Return all the entries word for word, minus the pictures.

(Before-and-after scene images)
*** Block opens ***

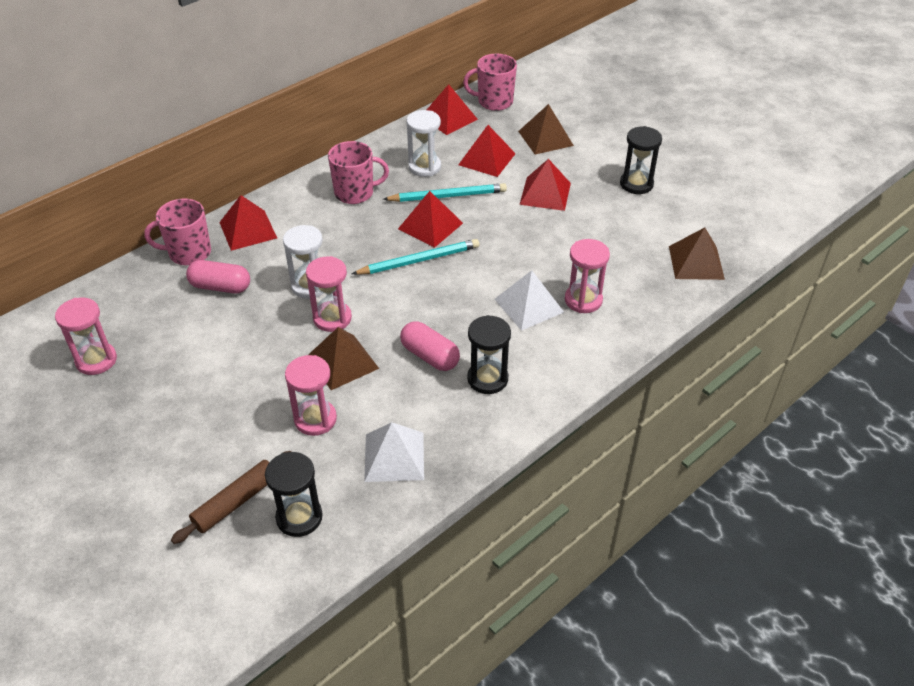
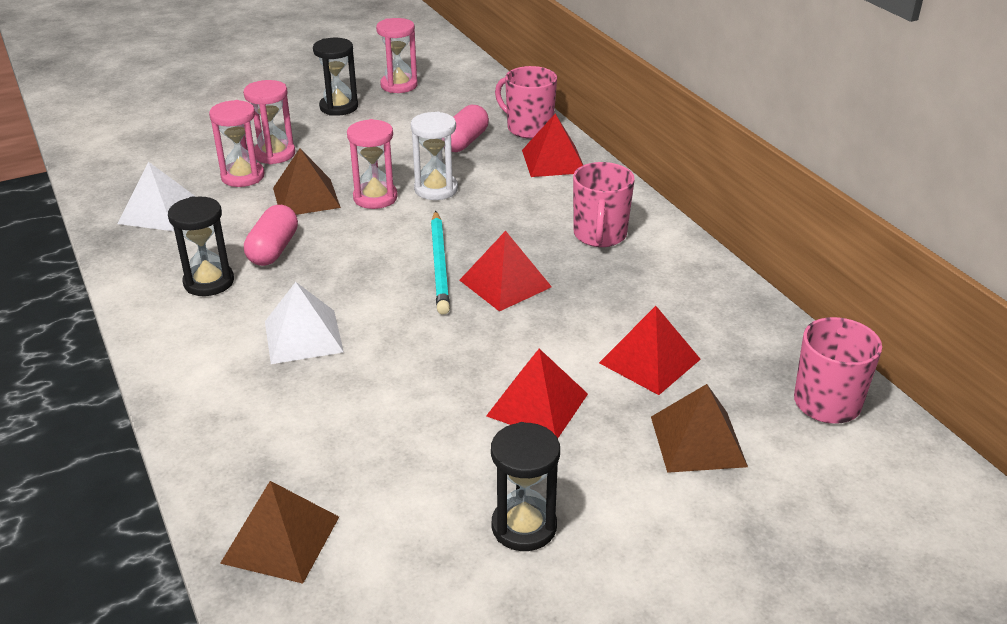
camera: 105 degrees right, 10 degrees down
(189, 253) = (528, 128): pink mug -> pink mug turned 60 degrees counterclockwise
(236, 502) = (185, 135): brown rolling pin -> none
(299, 517) = (141, 160): black hourglass -> black hourglass (339, 107)
(424, 167) = (644, 298): white hourglass -> none
(430, 356) = (273, 250): pink capsule -> pink capsule turned 45 degrees counterclockwise
(447, 196) = (566, 308): turquoise pencil -> none
(449, 118) = (777, 341): red pyramid -> none
(583, 300) = (280, 387): pink hourglass -> pink hourglass (274, 154)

*** Block closes ***

Written response:
camera: 105 degrees right, 10 degrees down
(189, 253) = (528, 128): pink mug -> pink mug turned 60 degrees counterclockwise
(236, 502) = (185, 135): brown rolling pin -> none
(299, 517) = (141, 160): black hourglass -> black hourglass (339, 107)
(424, 167) = (644, 298): white hourglass -> none
(430, 356) = (273, 250): pink capsule -> pink capsule turned 45 degrees counterclockwise
(447, 196) = (566, 308): turquoise pencil -> none
(449, 118) = (777, 341): red pyramid -> none
(583, 300) = (280, 387): pink hourglass -> pink hourglass (274, 154)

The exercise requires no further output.